[Scene change data]
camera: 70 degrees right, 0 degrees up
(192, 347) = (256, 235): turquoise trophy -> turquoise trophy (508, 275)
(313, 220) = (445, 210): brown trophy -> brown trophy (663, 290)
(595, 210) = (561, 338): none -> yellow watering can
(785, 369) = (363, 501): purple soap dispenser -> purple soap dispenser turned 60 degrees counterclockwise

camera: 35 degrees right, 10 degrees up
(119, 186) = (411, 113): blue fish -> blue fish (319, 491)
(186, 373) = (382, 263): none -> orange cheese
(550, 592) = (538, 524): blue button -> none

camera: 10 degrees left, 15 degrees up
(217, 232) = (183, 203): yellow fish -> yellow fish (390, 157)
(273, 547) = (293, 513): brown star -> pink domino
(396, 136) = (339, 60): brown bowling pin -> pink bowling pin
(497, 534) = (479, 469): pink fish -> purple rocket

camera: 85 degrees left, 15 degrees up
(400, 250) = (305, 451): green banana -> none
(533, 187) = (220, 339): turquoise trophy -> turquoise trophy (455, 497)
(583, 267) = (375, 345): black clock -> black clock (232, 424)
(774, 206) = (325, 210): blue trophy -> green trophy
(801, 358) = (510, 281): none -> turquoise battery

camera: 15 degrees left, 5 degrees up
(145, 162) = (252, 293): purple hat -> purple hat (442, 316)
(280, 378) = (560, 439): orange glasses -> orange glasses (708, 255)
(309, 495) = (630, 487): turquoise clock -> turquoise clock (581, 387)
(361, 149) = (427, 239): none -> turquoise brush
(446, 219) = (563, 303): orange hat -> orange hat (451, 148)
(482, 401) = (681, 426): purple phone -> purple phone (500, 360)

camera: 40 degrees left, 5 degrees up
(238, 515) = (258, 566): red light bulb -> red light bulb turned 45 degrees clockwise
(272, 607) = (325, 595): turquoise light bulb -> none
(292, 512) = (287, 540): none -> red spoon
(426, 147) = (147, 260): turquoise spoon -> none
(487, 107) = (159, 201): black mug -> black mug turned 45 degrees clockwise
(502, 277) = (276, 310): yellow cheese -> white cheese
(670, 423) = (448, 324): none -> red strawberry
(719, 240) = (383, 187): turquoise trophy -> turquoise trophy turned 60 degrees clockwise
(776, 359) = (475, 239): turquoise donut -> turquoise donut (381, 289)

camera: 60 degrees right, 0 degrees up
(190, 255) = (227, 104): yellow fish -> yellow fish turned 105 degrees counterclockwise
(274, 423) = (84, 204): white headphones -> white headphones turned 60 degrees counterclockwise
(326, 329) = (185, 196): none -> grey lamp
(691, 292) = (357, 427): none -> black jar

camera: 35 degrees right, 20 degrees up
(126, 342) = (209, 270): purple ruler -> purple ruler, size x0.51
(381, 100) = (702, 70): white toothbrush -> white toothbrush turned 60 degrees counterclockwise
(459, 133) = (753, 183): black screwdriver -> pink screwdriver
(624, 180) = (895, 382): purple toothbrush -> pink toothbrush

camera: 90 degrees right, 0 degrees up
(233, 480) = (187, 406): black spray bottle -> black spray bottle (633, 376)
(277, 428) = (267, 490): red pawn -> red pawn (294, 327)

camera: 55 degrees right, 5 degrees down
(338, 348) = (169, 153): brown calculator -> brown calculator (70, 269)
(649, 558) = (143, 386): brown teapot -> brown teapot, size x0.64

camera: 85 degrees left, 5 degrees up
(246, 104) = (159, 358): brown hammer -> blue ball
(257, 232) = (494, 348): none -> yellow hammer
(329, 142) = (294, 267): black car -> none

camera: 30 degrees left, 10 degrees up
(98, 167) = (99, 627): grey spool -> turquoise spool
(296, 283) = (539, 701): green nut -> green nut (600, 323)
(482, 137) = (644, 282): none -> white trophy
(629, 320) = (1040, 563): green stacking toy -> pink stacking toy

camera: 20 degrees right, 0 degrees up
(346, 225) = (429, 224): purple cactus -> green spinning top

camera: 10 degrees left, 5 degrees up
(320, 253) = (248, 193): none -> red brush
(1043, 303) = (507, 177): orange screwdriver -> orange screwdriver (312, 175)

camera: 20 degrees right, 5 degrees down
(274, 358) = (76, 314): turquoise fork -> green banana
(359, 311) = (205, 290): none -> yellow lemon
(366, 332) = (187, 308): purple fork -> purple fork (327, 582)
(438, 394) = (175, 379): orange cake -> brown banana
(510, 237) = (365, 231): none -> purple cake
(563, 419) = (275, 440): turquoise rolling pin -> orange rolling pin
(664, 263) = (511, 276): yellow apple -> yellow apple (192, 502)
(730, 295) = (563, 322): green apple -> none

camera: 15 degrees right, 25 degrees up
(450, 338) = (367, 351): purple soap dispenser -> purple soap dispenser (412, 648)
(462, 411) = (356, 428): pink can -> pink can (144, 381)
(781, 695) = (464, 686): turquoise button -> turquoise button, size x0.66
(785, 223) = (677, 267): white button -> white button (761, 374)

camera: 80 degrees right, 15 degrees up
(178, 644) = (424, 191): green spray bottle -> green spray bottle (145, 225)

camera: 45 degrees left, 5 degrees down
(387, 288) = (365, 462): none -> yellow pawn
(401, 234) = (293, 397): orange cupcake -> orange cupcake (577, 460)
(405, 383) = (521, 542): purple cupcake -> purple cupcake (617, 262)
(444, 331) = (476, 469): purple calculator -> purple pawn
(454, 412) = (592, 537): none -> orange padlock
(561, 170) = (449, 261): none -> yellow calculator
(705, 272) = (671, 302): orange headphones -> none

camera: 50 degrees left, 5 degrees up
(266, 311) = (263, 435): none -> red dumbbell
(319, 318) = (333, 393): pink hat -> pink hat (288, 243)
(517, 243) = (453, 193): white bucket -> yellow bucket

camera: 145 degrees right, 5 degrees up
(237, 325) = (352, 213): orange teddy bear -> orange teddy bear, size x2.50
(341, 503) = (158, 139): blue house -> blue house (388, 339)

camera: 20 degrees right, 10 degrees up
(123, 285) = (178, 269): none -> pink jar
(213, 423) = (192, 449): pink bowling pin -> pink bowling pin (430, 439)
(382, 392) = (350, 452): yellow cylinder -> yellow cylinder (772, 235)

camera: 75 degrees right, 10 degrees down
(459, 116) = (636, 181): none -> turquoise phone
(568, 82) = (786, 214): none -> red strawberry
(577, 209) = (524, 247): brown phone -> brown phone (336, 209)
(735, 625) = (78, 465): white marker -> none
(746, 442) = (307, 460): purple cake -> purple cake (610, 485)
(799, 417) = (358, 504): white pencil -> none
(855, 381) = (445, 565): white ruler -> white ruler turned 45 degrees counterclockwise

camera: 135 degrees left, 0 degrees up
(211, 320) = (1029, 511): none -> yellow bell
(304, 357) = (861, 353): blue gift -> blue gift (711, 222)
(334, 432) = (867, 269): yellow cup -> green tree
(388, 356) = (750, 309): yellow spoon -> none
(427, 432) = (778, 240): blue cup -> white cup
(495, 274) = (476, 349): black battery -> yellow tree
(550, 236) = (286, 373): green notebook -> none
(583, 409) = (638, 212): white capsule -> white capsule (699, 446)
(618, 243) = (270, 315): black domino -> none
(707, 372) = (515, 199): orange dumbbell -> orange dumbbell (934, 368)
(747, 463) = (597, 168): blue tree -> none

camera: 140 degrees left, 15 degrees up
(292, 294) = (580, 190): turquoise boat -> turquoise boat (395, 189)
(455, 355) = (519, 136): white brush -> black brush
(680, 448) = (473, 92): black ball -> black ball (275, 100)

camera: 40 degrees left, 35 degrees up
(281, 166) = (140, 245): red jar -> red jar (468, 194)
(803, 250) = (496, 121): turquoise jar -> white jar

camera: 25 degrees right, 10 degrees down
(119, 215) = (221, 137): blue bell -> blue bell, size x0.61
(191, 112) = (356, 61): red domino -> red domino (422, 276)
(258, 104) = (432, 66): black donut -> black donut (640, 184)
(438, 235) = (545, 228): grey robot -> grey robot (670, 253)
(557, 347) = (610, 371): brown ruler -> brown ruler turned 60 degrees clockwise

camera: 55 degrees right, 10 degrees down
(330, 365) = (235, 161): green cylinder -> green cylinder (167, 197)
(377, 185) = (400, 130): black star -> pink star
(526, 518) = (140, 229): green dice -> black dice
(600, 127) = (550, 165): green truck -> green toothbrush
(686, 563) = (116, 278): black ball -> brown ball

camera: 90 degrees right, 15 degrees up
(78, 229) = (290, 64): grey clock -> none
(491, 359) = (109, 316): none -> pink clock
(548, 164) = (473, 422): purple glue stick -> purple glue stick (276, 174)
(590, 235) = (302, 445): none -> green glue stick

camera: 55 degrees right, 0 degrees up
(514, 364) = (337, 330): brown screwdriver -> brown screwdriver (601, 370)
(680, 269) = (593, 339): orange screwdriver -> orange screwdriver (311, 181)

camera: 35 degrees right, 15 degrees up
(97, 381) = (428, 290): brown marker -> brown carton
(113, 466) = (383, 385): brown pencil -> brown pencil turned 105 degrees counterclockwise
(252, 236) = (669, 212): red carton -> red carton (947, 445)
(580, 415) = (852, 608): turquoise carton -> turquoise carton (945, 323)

§ Problem:
Only certain lines are wanted. Please return exactly those from the top of the data through the line with "(273, 547) = (293, 513): brown".

§ Written answer:
camera: 70 degrees right, 0 degrees up
(192, 347) = (256, 235): turquoise trophy -> turquoise trophy (508, 275)
(313, 220) = (445, 210): brown trophy -> brown trophy (663, 290)
(595, 210) = (561, 338): none -> yellow watering can
(785, 369) = (363, 501): purple soap dispenser -> purple soap dispenser turned 60 degrees counterclockwise

camera: 35 degrees right, 10 degrees up
(119, 186) = (411, 113): blue fish -> blue fish (319, 491)
(186, 373) = (382, 263): none -> orange cheese
(550, 592) = (538, 524): blue button -> none

camera: 10 degrees left, 15 degrees up
(217, 232) = (183, 203): yellow fish -> yellow fish (390, 157)
(273, 547) = (293, 513): brown star -> pink domino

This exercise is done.